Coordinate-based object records
>>

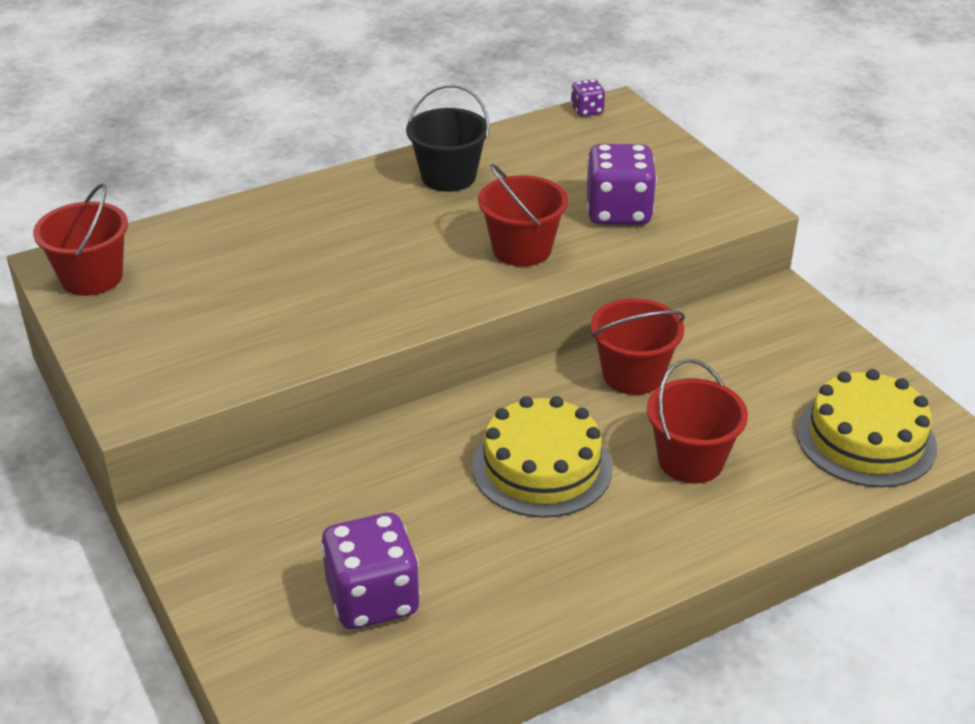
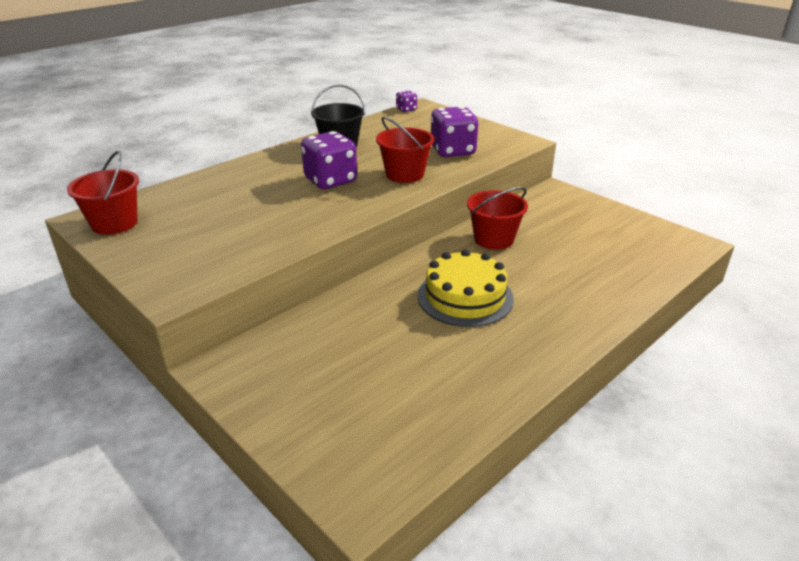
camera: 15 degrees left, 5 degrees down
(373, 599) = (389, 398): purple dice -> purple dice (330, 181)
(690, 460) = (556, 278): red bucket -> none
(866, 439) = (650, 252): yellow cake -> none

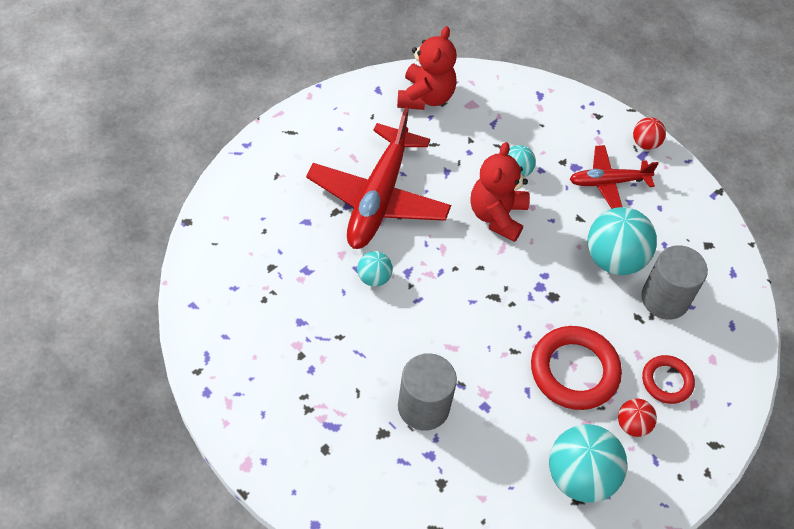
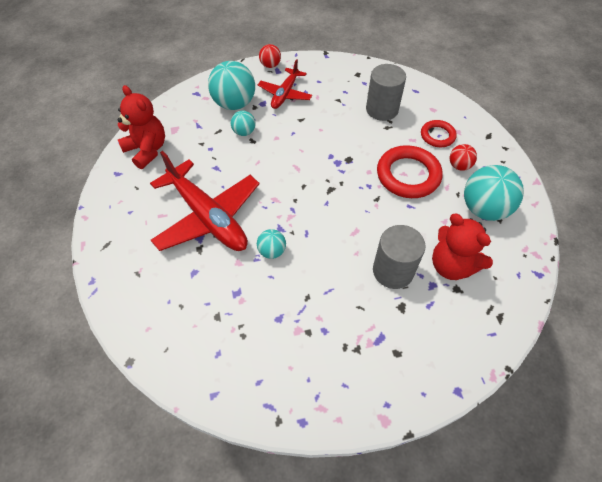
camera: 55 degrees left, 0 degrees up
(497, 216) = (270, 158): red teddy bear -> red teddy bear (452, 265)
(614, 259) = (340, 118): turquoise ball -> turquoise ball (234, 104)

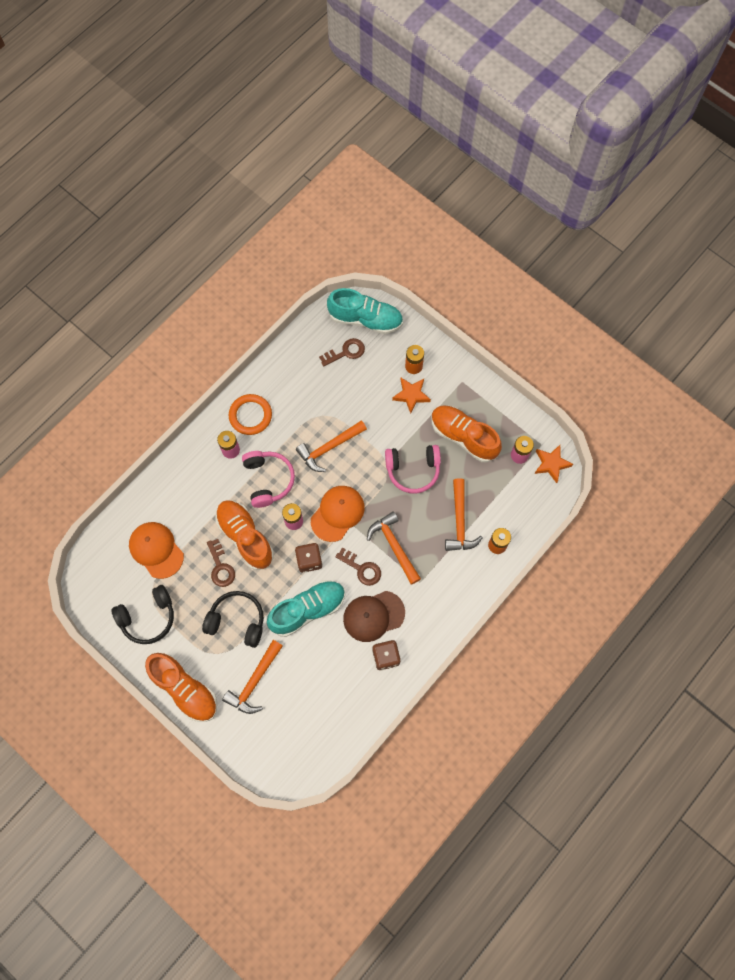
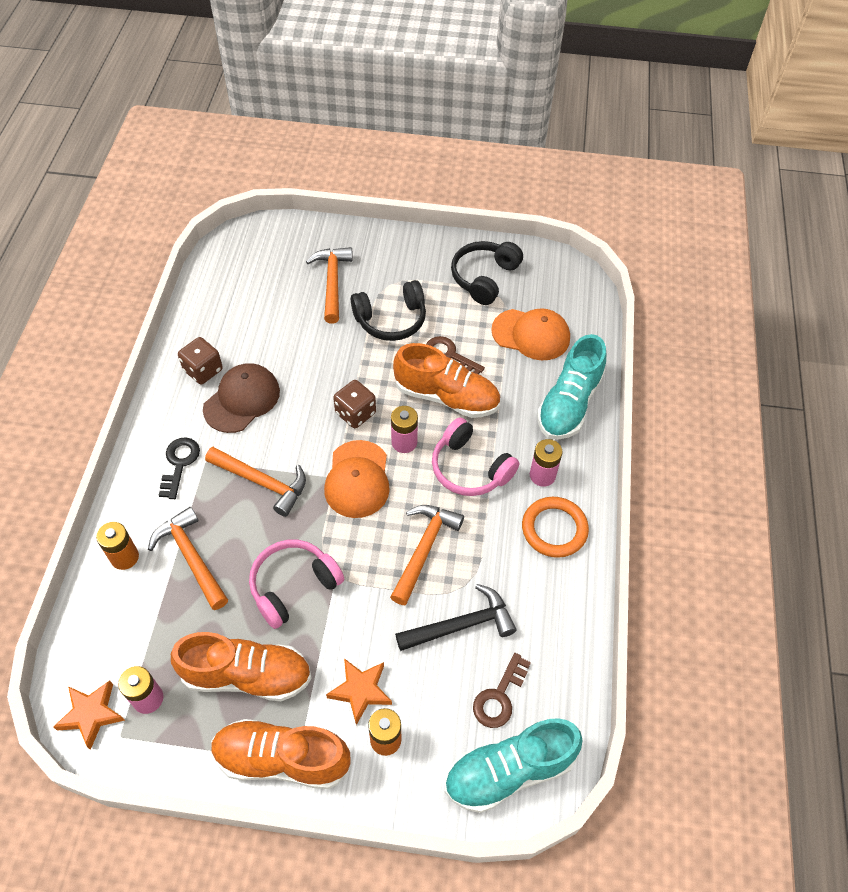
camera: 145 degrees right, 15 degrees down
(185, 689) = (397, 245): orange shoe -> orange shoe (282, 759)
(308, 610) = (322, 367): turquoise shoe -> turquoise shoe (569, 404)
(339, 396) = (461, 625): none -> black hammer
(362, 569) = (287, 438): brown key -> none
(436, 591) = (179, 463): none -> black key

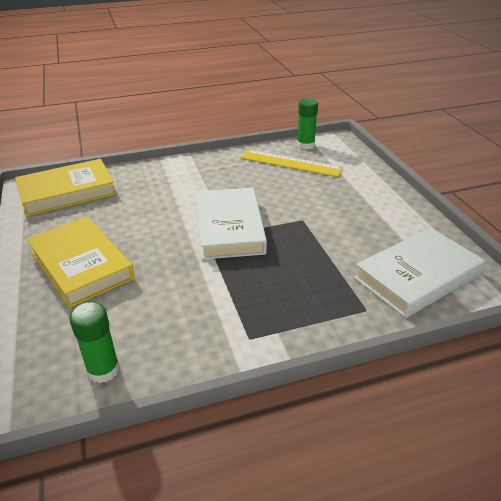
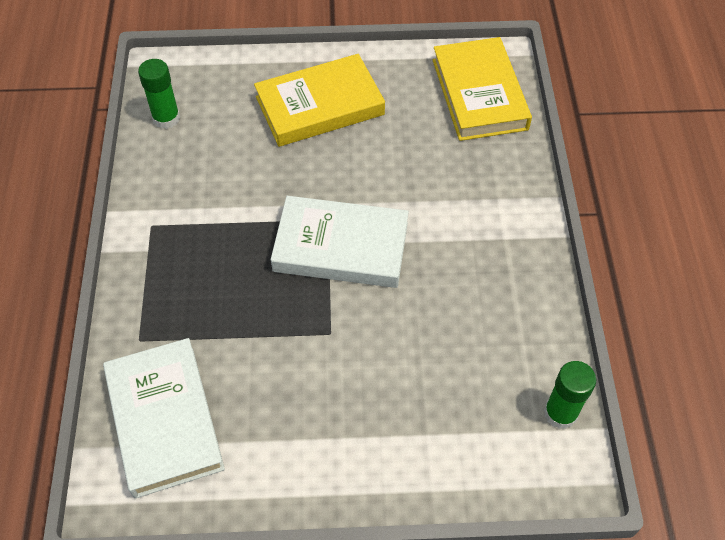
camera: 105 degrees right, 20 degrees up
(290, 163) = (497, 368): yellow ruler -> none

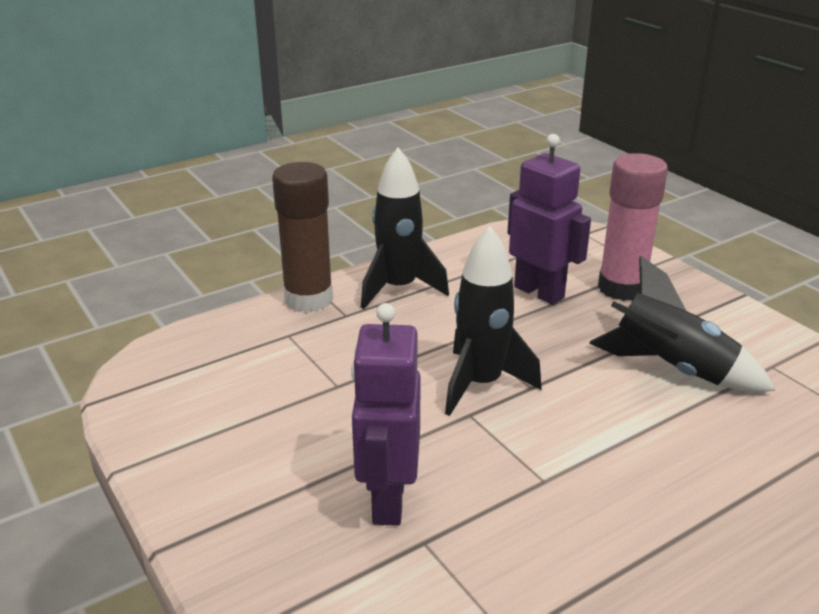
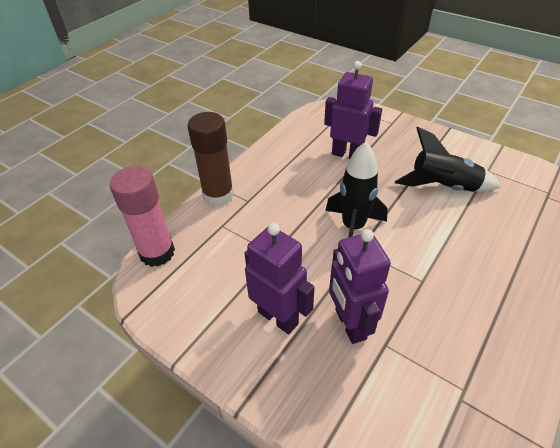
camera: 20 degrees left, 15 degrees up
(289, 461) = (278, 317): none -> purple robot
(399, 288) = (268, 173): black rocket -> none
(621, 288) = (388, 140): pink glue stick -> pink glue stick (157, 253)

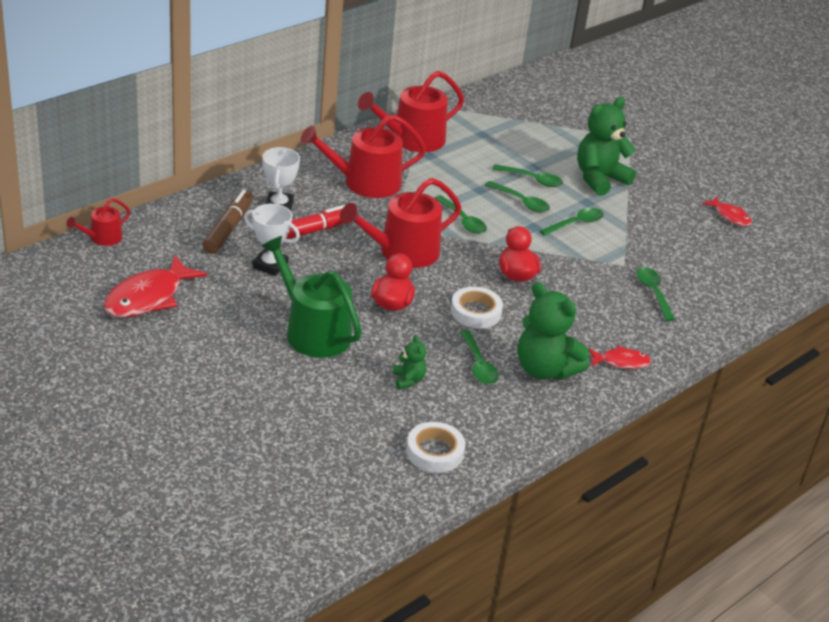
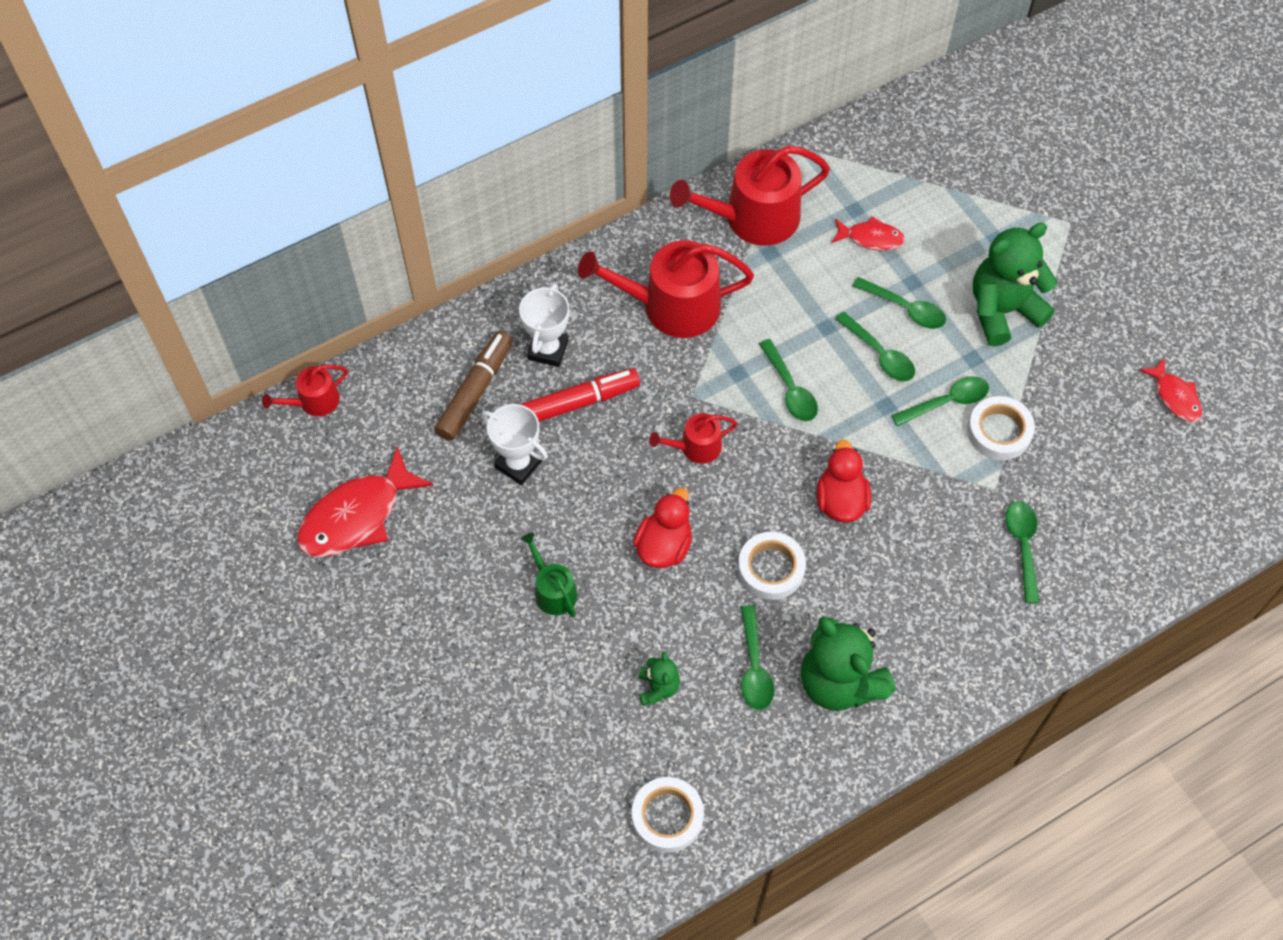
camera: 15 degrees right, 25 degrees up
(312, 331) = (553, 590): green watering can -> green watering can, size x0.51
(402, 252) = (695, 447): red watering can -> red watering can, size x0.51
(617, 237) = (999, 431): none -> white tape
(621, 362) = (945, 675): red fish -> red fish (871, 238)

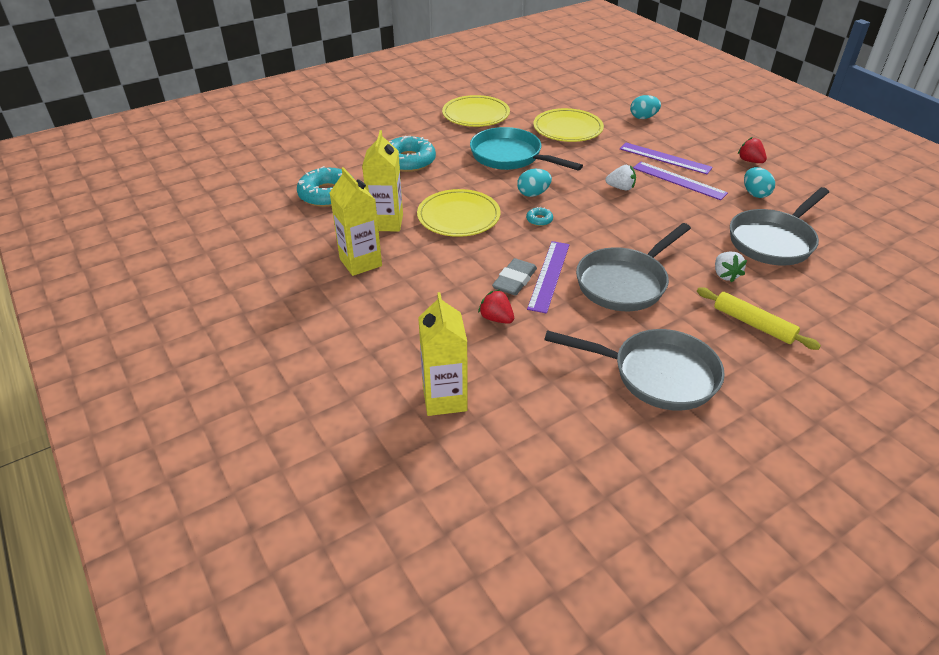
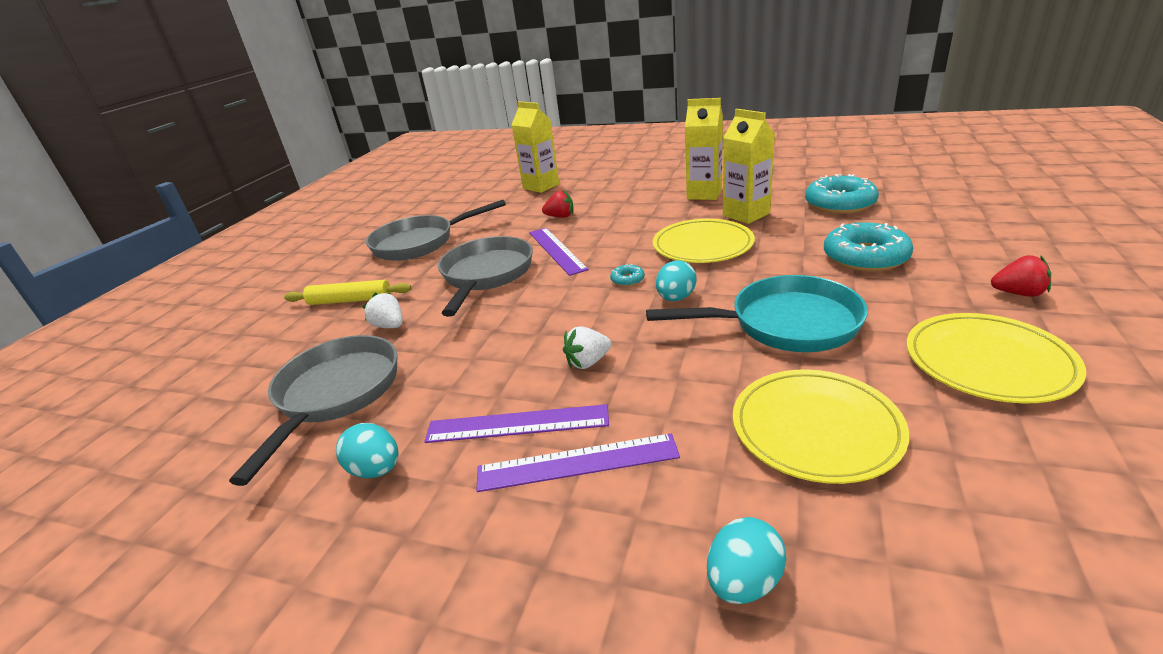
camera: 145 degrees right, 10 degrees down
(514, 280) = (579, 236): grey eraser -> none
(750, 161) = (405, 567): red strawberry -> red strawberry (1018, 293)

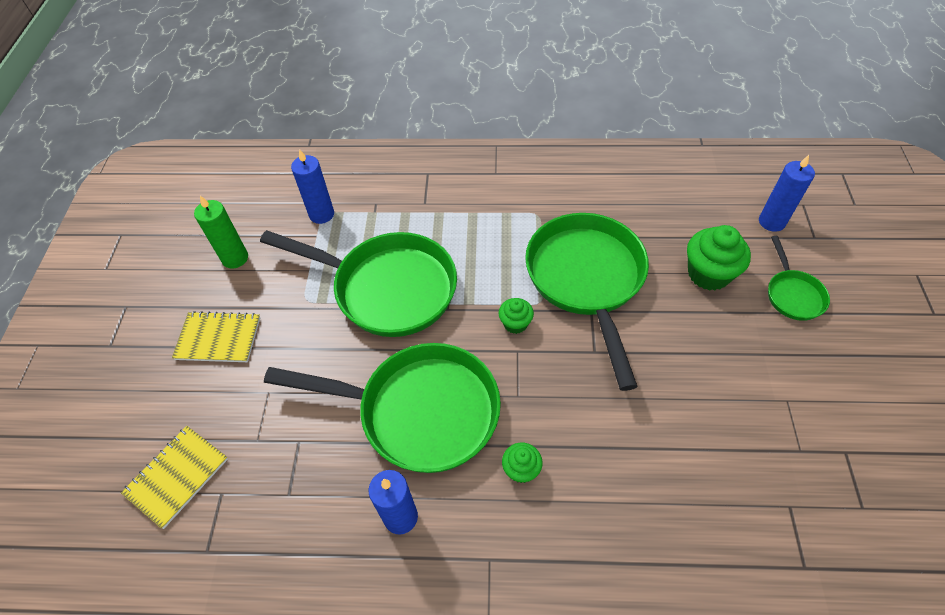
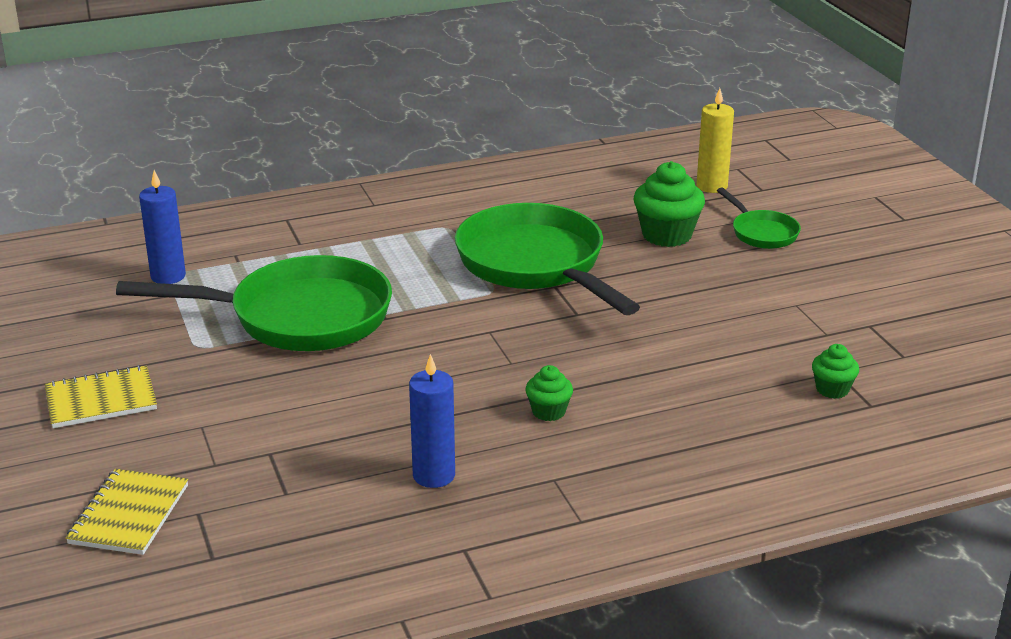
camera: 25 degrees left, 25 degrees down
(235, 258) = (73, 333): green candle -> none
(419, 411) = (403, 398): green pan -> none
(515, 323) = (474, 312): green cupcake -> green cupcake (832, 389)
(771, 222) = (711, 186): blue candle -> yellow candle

<<

## Aim of the exercise
Exactly and only the lines from the line containing "camera: 25 degrees left, 25 degrees down" through the last line of the entries should be copied, both ends included.

## Solution to this exercise
camera: 25 degrees left, 25 degrees down
(235, 258) = (73, 333): green candle -> none
(419, 411) = (403, 398): green pan -> none
(515, 323) = (474, 312): green cupcake -> green cupcake (832, 389)
(771, 222) = (711, 186): blue candle -> yellow candle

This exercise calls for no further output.